• _WORK TASK_:
Omitting all images, set down every line below exactly as it appears.

Scene images with change listings:
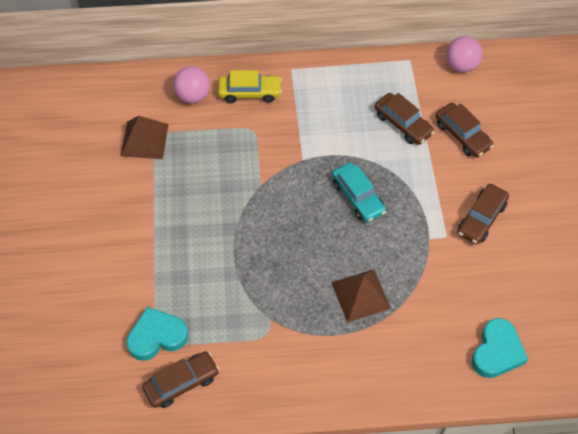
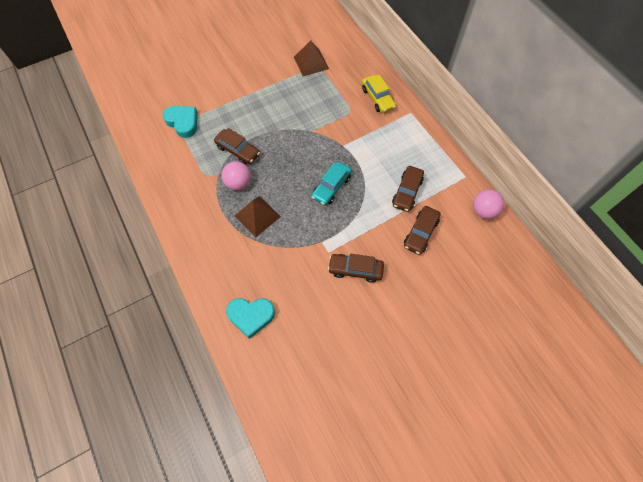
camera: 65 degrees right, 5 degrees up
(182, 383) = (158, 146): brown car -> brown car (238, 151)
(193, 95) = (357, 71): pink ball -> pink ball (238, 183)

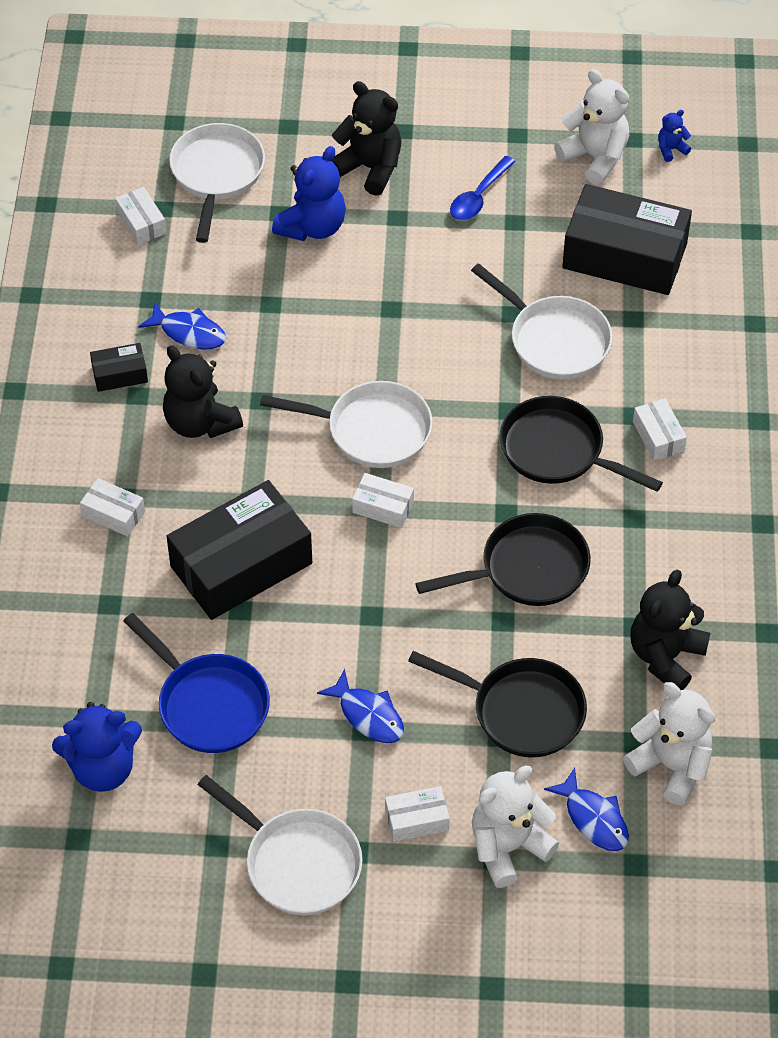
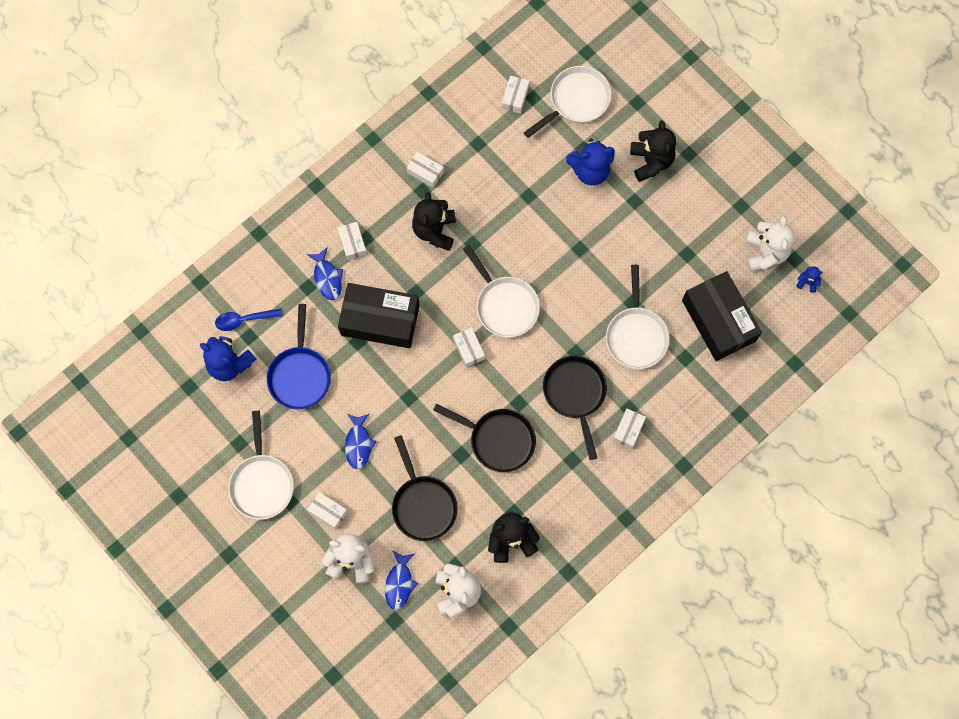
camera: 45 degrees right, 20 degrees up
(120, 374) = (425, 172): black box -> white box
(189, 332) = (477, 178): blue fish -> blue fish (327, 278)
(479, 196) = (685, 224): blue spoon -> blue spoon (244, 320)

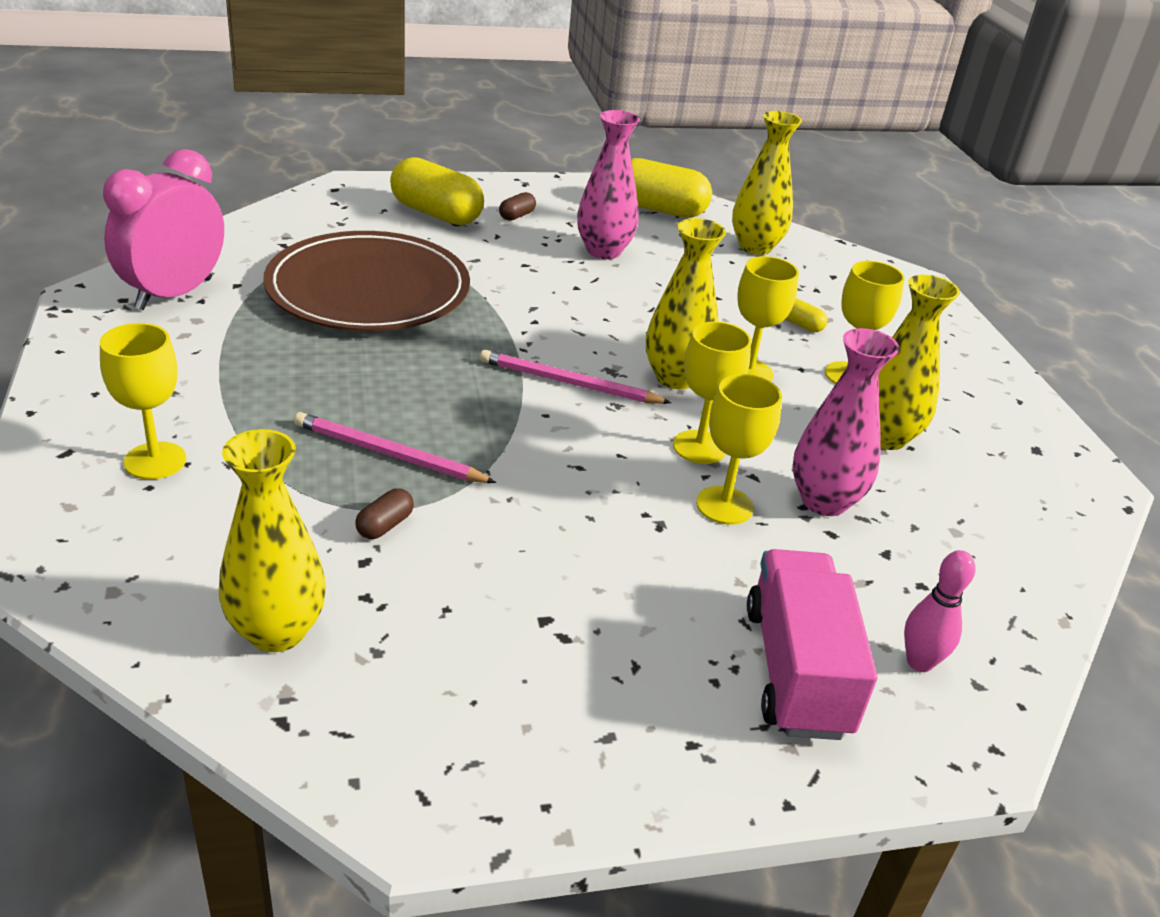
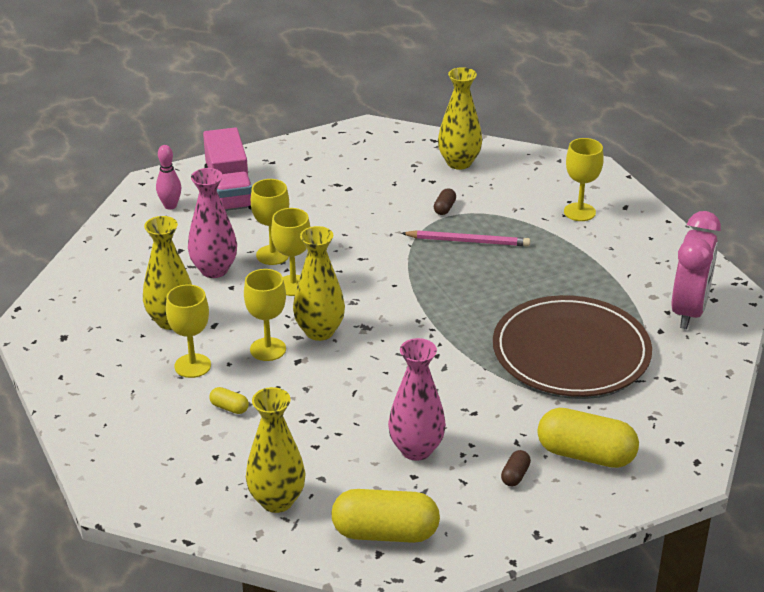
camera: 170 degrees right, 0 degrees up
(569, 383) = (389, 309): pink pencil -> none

• _WRITTEN SOLUTION_:
camera: 65 degrees right, 5 degrees up
(182, 383) = (158, 146): brown car -> brown car (238, 151)
(193, 95) = (357, 71): pink ball -> pink ball (238, 183)

camera: 45 degrees right, 20 degrees up
(120, 374) = (425, 172): black box -> white box
(189, 332) = (477, 178): blue fish -> blue fish (327, 278)
(479, 196) = (685, 224): blue spoon -> blue spoon (244, 320)

camera: 170 degrees right, 0 degrees up
(569, 383) = (389, 309): pink pencil -> none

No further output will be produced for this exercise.